Your output should be the full listing, unchanged.
=== TASK INPUTS ===
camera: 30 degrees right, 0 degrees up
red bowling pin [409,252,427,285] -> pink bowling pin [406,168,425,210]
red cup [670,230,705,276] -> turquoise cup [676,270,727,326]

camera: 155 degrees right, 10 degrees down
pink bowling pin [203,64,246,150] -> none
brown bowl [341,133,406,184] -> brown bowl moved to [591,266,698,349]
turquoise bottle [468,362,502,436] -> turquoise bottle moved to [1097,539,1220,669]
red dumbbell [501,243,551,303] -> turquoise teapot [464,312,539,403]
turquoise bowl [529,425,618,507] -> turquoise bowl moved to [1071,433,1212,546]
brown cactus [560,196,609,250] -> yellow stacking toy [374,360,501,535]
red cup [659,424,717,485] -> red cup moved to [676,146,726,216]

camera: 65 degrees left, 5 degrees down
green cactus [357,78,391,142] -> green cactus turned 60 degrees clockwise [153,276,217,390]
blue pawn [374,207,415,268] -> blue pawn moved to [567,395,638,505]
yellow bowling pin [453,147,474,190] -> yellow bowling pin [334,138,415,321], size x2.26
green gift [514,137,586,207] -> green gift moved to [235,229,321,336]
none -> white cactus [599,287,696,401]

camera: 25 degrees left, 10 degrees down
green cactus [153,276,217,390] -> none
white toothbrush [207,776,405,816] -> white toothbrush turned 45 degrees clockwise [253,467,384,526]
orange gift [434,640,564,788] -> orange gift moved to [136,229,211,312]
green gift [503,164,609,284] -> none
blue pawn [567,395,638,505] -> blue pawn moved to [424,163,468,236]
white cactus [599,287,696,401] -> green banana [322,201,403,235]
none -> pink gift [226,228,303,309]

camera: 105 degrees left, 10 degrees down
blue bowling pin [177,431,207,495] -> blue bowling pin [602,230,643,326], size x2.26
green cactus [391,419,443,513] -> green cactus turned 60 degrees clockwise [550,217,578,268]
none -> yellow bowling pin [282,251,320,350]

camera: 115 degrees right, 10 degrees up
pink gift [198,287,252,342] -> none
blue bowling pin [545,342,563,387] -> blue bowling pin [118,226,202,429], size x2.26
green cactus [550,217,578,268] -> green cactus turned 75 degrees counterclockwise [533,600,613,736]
===
[ANSWER SPACE]
camera: 30 degrees right, 0 degrees up
red bowling pin [409,252,427,285] -> pink bowling pin [406,168,425,210]
red cup [670,230,705,276] -> turquoise cup [676,270,727,326]

camera: 155 degrees right, 10 degrees down
pink bowling pin [203,64,246,150] -> none
brown bowl [341,133,406,184] -> brown bowl moved to [591,266,698,349]
turquoise bottle [468,362,502,436] -> turquoise bottle moved to [1097,539,1220,669]
red dumbbell [501,243,551,303] -> turquoise teapot [464,312,539,403]
turquoise bowl [529,425,618,507] -> turquoise bowl moved to [1071,433,1212,546]
brown cactus [560,196,609,250] -> yellow stacking toy [374,360,501,535]
red cup [659,424,717,485] -> red cup moved to [676,146,726,216]

camera: 65 degrees left, 5 degrees down
green cactus [357,78,391,142] -> green cactus turned 60 degrees clockwise [153,276,217,390]
blue pawn [374,207,415,268] -> blue pawn moved to [567,395,638,505]
yellow bowling pin [453,147,474,190] -> yellow bowling pin [334,138,415,321], size x2.26
green gift [514,137,586,207] -> green gift moved to [235,229,321,336]
none -> white cactus [599,287,696,401]

camera: 25 degrees left, 10 degrees down
green cactus [153,276,217,390] -> none
white toothbrush [207,776,405,816] -> white toothbrush turned 45 degrees clockwise [253,467,384,526]
orange gift [434,640,564,788] -> orange gift moved to [136,229,211,312]
green gift [503,164,609,284] -> none
blue pawn [567,395,638,505] -> blue pawn moved to [424,163,468,236]
white cactus [599,287,696,401] -> green banana [322,201,403,235]
none -> pink gift [226,228,303,309]

camera: 105 degrees left, 10 degrees down
blue bowling pin [177,431,207,495] -> blue bowling pin [602,230,643,326], size x2.26
green cactus [391,419,443,513] -> green cactus turned 60 degrees clockwise [550,217,578,268]
none -> yellow bowling pin [282,251,320,350]

camera: 115 degrees right, 10 degrees up
pink gift [198,287,252,342] -> none
blue bowling pin [545,342,563,387] -> blue bowling pin [118,226,202,429], size x2.26
green cactus [550,217,578,268] -> green cactus turned 75 degrees counterclockwise [533,600,613,736]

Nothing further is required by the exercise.